| ACTIVITY |
Quote the records beneath, complete and exact. Leave out images.

| GIVEN RECORDS |
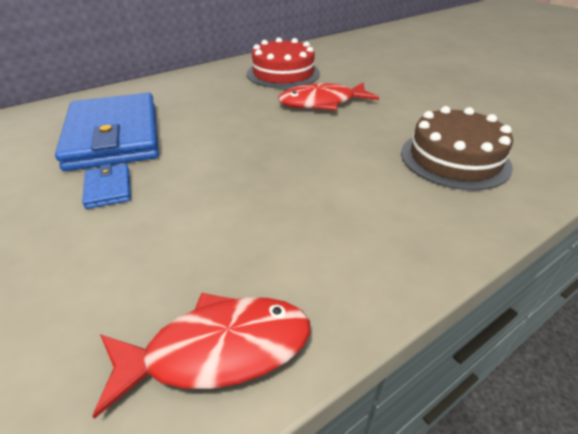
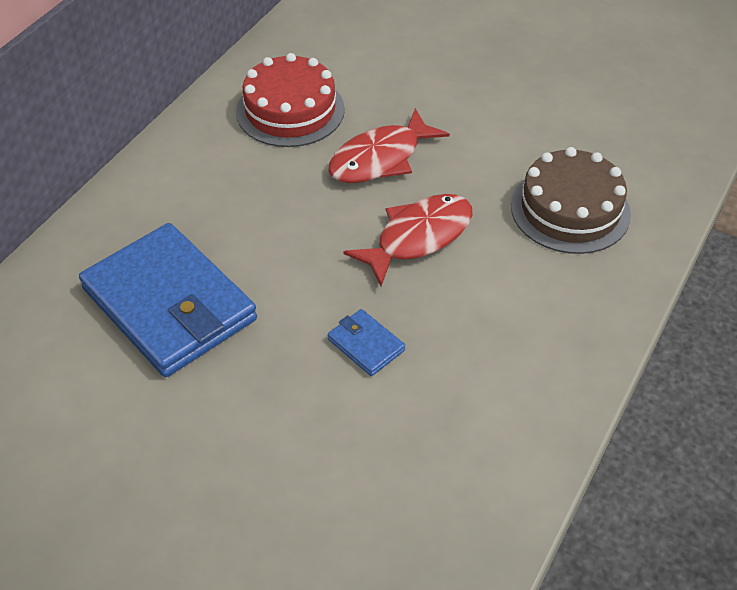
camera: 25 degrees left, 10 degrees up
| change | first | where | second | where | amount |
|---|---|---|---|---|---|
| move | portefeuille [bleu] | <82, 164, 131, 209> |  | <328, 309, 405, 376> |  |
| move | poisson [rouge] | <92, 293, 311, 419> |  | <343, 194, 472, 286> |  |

| EXPECTED ANSWER |
camera: 25 degrees left, 10 degrees up
| change | first | where | second | where | amount |
|---|---|---|---|---|---|
| move | portefeuille [bleu] | <82, 164, 131, 209> |  | <328, 309, 405, 376> |  |
| move | poisson [rouge] | <92, 293, 311, 419> |  | <343, 194, 472, 286> |  |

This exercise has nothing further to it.